BEGIN Data for this task
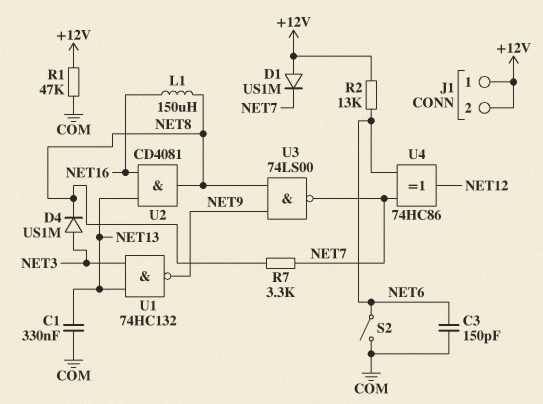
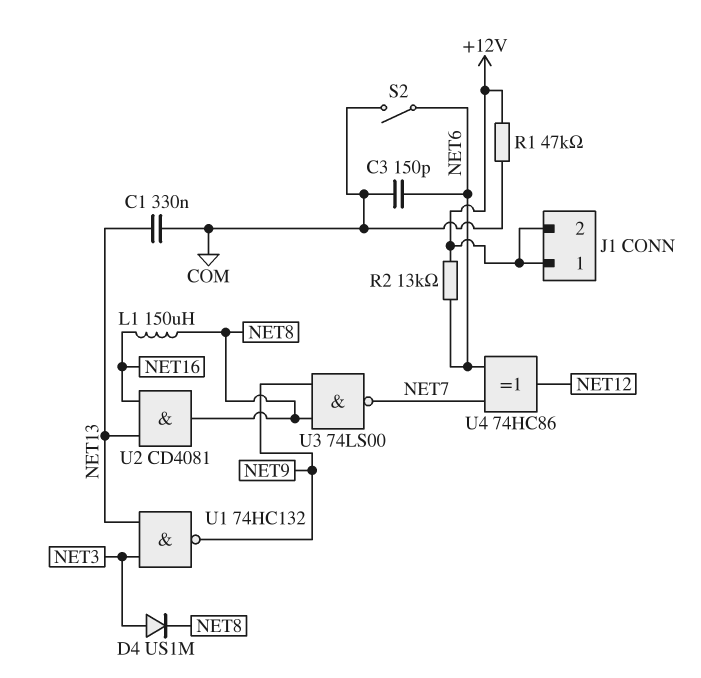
D1: diode US1M (A +12V, K NET7) -> none
R7: 3.3k (NET7, NET8) -> none

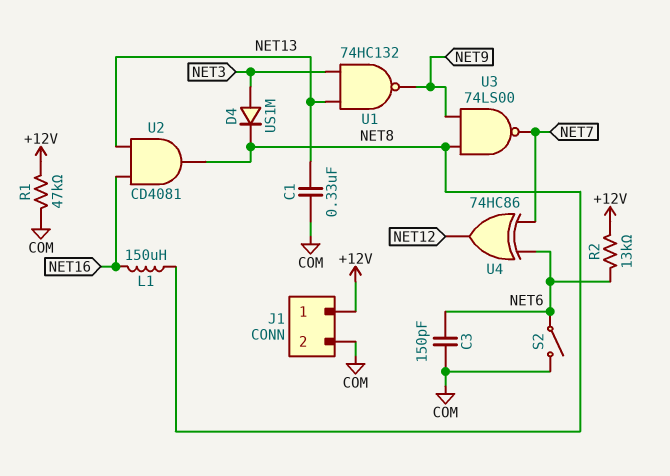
J1 pin 2: +12V -> COM

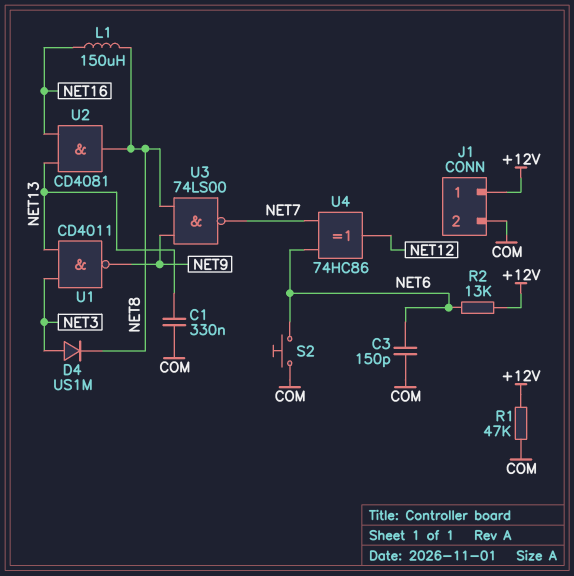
S2: switch (COM, NET6) -> button (COM, NET6)
U1: NAND 74HC132 (in NET3, in NET13, out NET9) -> NAND CD4011 (in NET3, in NET13, out NET9)

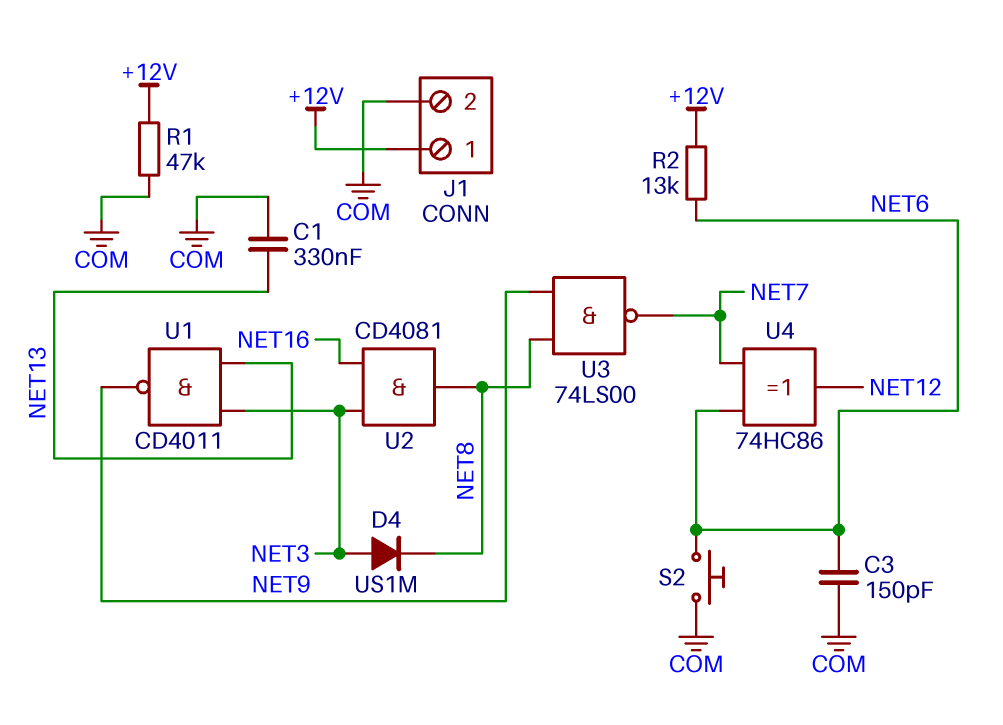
L1: 150uH (NET8, NET16) -> none
U2: AND CD4081 (in NET13, in NET16, out NET8) -> AND CD4081 (in NET3, in NET16, out NET8)

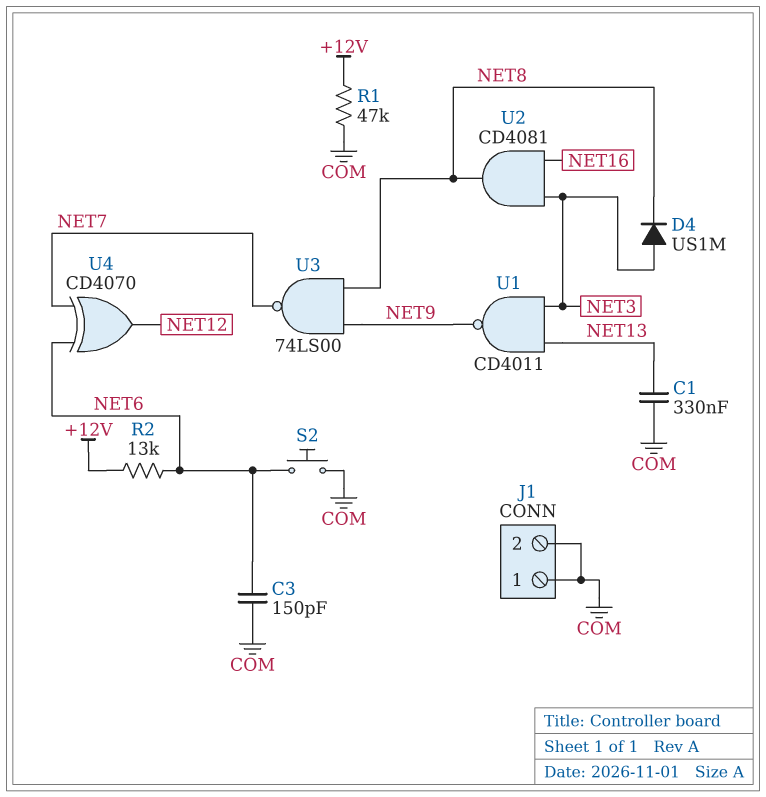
J1 pin 1: +12V -> COM
U4: XOR 74HC86 (in NET6, in NET7, out NET12) -> XOR CD4070 (in NET6, in NET7, out NET12)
END Data for this task
What you return must match, line for line, the records from the line containing "L1: 150uH (NET8, NET16) -> none" through their end, with both ends included and no pictures.

▶ **Response to the task**
L1: 150uH (NET8, NET16) -> none
U2: AND CD4081 (in NET13, in NET16, out NET8) -> AND CD4081 (in NET3, in NET16, out NET8)

J1 pin 1: +12V -> COM
U4: XOR 74HC86 (in NET6, in NET7, out NET12) -> XOR CD4070 (in NET6, in NET7, out NET12)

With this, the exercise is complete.